WORK ITEM —
Work through the records below and tally every line containing "degrees". Reply with the total alone.

==*==

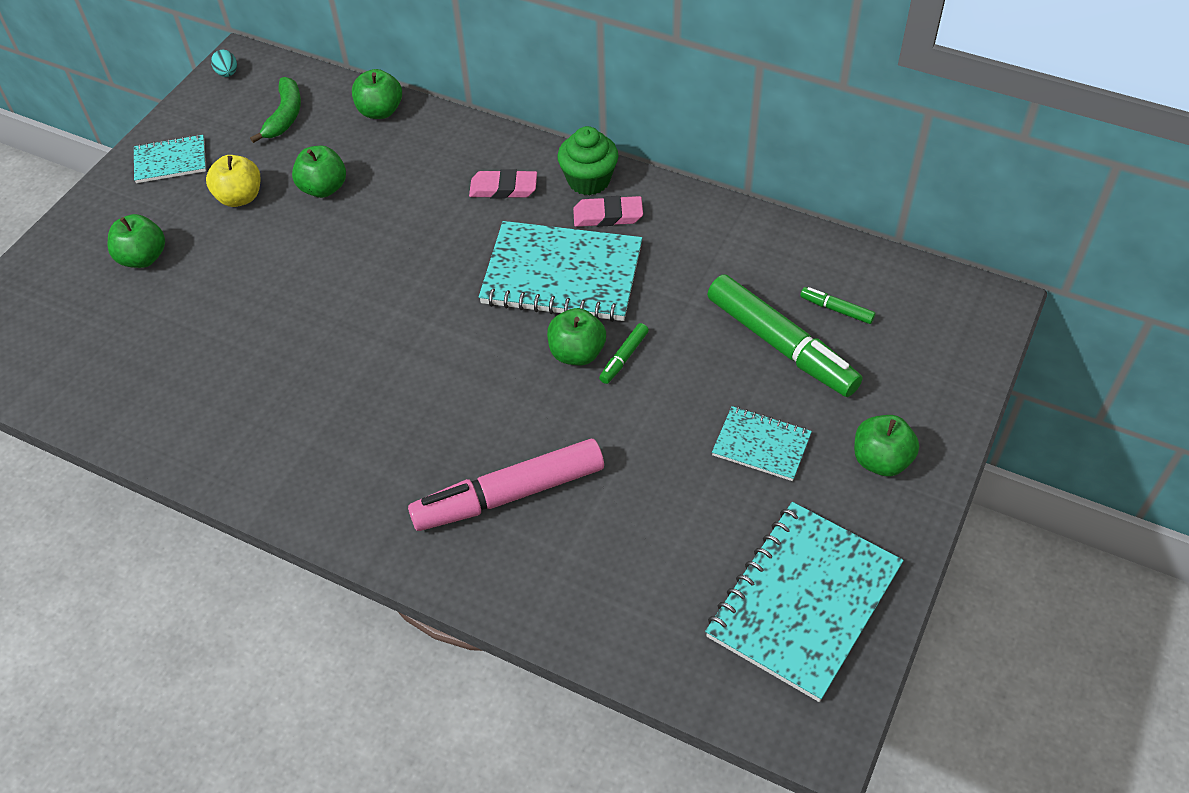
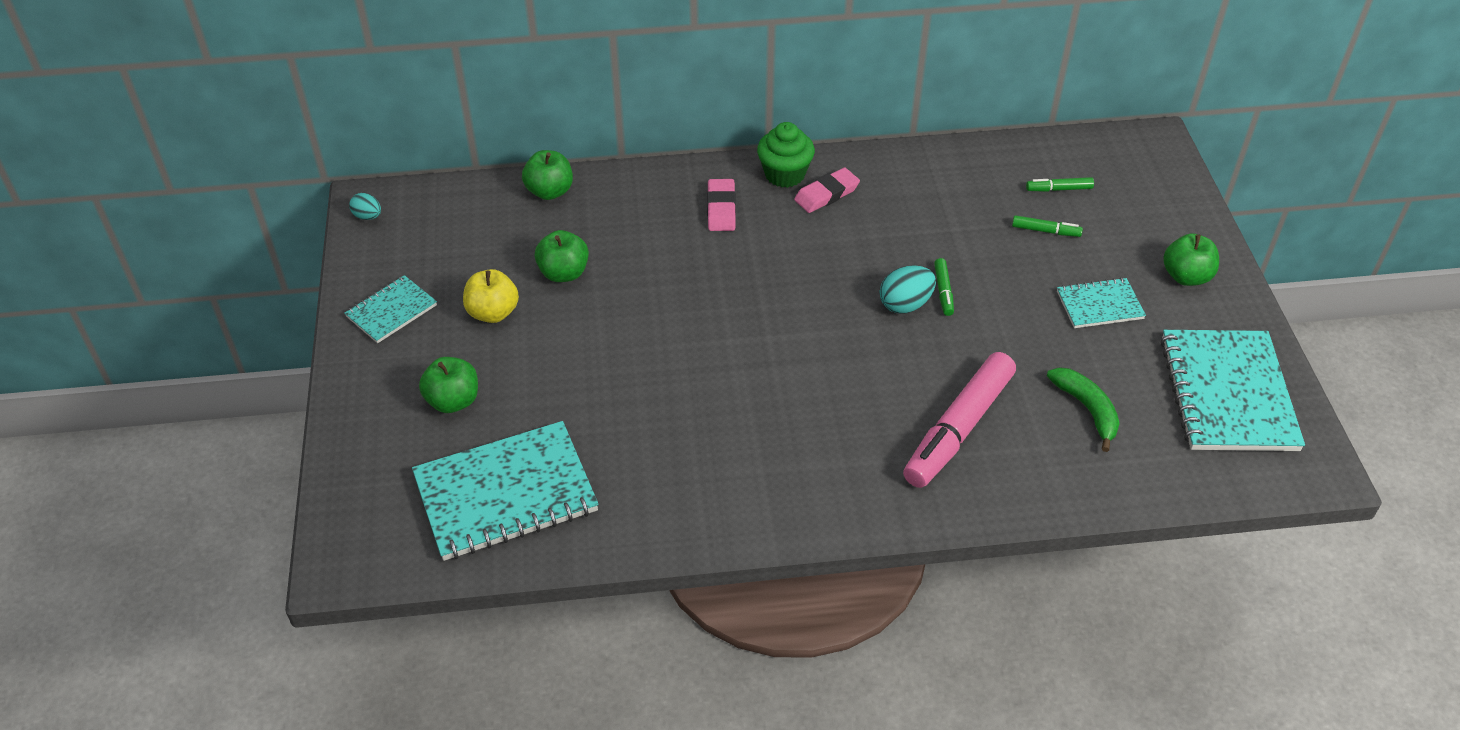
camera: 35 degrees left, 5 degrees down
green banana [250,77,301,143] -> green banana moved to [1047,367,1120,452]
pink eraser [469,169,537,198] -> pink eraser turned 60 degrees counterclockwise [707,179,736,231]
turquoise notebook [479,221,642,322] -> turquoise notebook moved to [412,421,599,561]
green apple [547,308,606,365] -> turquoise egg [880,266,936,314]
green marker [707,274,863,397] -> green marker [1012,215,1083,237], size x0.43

==*==

SOLUTION BELOW —
2